Version difference data:
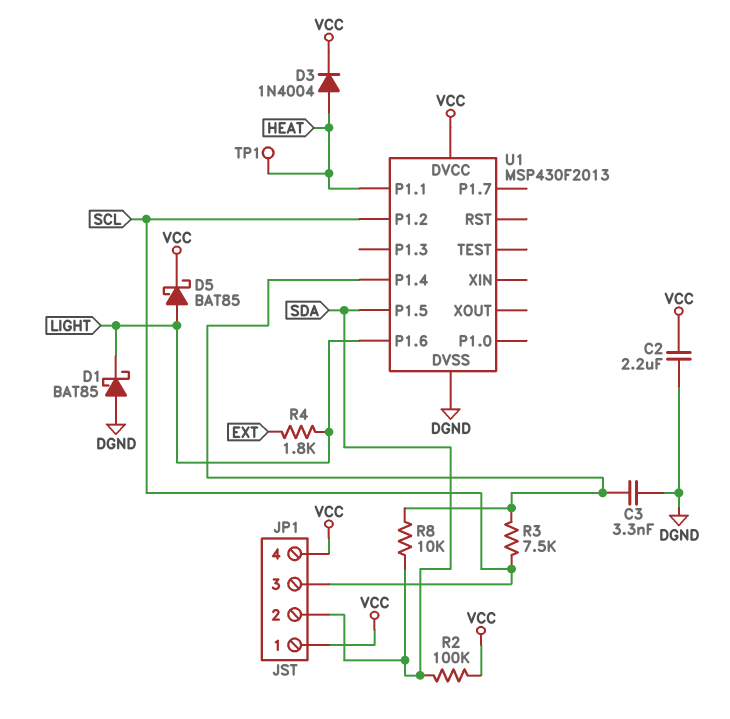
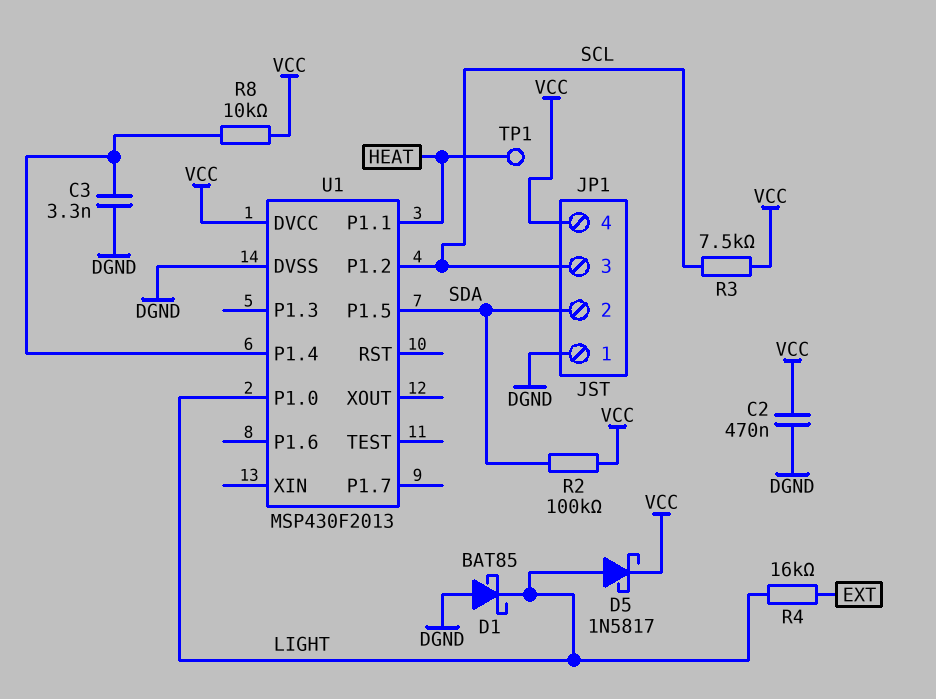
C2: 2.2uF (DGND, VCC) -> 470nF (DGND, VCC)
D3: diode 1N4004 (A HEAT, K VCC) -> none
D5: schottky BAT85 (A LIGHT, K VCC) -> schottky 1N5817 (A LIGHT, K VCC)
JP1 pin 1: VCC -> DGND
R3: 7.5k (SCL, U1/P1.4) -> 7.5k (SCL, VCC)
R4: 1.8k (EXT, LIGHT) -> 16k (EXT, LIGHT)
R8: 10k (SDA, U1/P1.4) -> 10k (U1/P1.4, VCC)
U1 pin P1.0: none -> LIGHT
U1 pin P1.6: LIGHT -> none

Exercise directions:
Locate the word "none" in the data above. Copy every line carrying it.

Answer to the exercise:
D3: diode 1N4004 (A HEAT, K VCC) -> none
U1 pin P1.0: none -> LIGHT
U1 pin P1.6: LIGHT -> none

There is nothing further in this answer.